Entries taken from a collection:
......
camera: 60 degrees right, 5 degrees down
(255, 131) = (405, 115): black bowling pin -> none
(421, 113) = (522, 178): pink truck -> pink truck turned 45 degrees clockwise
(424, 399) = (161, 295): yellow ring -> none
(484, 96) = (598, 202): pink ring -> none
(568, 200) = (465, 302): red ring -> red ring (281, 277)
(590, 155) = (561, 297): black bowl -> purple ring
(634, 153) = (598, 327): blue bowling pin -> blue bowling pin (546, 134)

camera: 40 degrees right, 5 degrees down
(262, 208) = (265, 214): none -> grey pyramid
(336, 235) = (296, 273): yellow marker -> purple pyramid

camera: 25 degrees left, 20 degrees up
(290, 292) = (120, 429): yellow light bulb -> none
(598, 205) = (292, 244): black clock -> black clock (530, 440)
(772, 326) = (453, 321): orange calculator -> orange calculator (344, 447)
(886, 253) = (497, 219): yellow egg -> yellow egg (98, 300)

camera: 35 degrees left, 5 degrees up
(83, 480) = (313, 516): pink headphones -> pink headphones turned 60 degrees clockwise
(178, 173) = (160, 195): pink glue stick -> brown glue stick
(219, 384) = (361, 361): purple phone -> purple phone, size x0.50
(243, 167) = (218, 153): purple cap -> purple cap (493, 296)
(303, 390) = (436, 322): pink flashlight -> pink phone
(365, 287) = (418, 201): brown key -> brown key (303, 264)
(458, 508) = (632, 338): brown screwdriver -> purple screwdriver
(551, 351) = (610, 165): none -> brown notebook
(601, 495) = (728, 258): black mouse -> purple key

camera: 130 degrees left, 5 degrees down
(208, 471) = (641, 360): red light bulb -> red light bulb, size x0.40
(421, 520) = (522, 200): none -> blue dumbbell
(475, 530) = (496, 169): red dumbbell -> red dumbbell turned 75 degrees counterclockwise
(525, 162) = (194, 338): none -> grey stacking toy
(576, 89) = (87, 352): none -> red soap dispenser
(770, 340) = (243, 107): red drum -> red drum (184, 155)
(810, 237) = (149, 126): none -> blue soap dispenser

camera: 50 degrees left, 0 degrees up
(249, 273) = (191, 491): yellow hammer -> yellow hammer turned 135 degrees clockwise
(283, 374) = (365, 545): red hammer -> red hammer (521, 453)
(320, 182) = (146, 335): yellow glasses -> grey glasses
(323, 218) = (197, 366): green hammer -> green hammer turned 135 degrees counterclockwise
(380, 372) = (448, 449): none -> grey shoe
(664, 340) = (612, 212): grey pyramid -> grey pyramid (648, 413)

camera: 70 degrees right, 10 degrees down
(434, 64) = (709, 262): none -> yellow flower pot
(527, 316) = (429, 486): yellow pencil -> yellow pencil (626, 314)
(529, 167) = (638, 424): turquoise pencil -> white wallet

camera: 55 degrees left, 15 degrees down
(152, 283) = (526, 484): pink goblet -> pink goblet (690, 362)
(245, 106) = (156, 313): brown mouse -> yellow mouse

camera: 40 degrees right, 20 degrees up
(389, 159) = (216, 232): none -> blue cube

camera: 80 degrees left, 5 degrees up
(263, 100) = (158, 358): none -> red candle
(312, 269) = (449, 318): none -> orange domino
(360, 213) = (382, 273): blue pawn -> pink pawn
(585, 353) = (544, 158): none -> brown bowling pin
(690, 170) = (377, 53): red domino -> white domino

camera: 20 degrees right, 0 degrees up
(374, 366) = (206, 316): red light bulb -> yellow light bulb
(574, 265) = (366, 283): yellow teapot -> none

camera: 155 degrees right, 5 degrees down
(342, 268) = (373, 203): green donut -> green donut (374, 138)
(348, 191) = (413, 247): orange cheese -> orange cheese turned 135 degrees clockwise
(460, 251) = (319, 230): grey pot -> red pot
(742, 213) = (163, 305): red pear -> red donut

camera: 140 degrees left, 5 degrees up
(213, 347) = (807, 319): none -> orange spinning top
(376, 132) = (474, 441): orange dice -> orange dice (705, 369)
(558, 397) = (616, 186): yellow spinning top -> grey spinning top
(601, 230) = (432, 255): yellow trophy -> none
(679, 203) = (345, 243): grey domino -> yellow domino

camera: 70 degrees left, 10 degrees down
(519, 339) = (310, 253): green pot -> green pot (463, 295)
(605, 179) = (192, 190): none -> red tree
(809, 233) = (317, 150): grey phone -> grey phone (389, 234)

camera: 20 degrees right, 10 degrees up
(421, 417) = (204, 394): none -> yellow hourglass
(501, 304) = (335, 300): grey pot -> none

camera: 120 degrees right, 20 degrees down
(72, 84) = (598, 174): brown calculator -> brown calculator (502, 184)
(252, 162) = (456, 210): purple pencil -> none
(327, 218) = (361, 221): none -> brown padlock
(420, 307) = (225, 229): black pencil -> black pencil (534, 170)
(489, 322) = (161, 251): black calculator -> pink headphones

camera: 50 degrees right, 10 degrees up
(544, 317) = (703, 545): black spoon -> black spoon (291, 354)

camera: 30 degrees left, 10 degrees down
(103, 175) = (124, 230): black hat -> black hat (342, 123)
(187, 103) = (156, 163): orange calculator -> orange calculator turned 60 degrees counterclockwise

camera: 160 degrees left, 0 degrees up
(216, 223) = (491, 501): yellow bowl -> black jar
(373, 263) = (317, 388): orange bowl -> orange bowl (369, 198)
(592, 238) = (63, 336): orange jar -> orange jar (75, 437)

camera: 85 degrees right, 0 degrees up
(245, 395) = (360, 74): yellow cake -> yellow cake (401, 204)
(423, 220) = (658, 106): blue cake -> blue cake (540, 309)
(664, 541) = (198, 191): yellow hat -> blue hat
......
> Work instruction:
From the data above, output only the lines between the line containing "(886, 253) = (497, 219): yellow" and the line containing "(178, 173) = (160, 195): pink", inclusive, exactly as written.

> Answer to the problem:
(886, 253) = (497, 219): yellow egg -> yellow egg (98, 300)

camera: 35 degrees left, 5 degrees up
(83, 480) = (313, 516): pink headphones -> pink headphones turned 60 degrees clockwise
(178, 173) = (160, 195): pink glue stick -> brown glue stick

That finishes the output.